• [PROBLEM DESCRIPTION] Give back the listing in full and exactly, leaving out the images.

• [GIVEN INFORMATION]
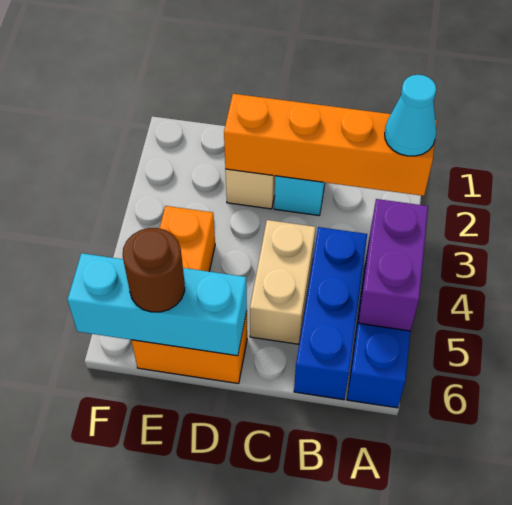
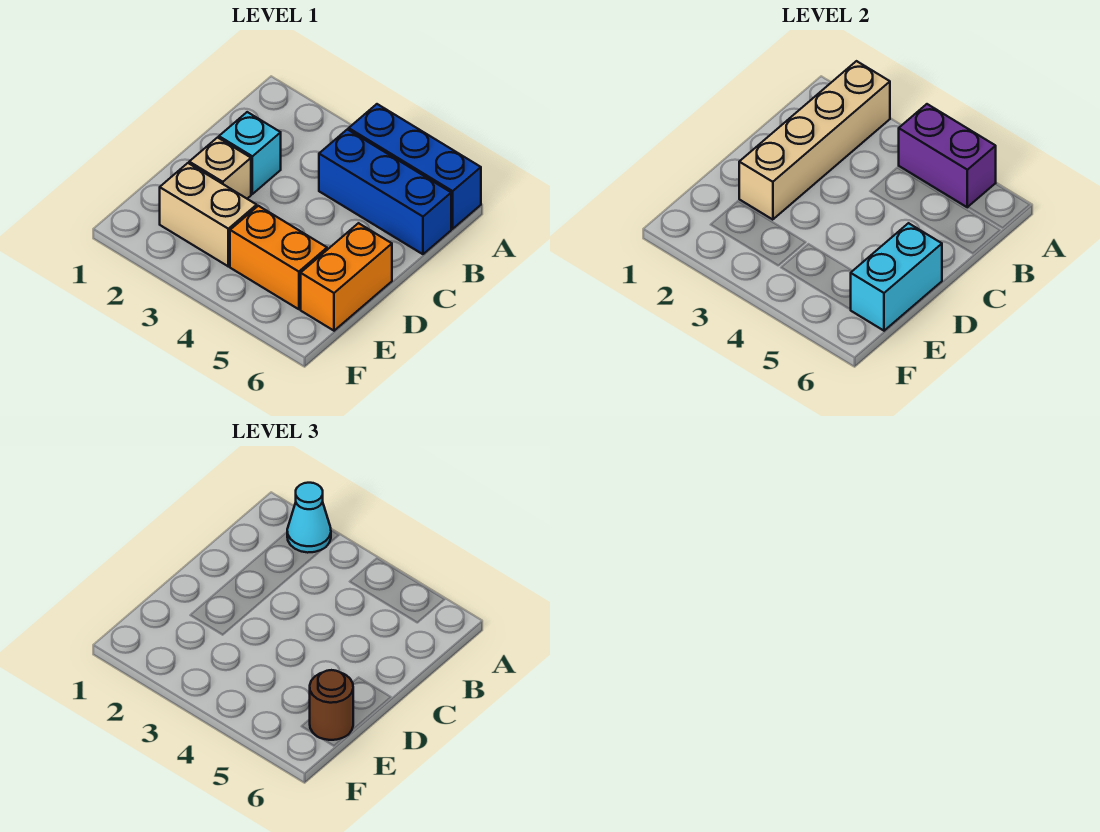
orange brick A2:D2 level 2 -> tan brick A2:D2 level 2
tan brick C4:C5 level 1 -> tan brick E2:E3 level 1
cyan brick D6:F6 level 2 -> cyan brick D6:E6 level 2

• [ANSWER SPACE]
orange brick A2:D2 level 2 -> tan brick A2:D2 level 2
tan brick C4:C5 level 1 -> tan brick E2:E3 level 1
cyan brick D6:F6 level 2 -> cyan brick D6:E6 level 2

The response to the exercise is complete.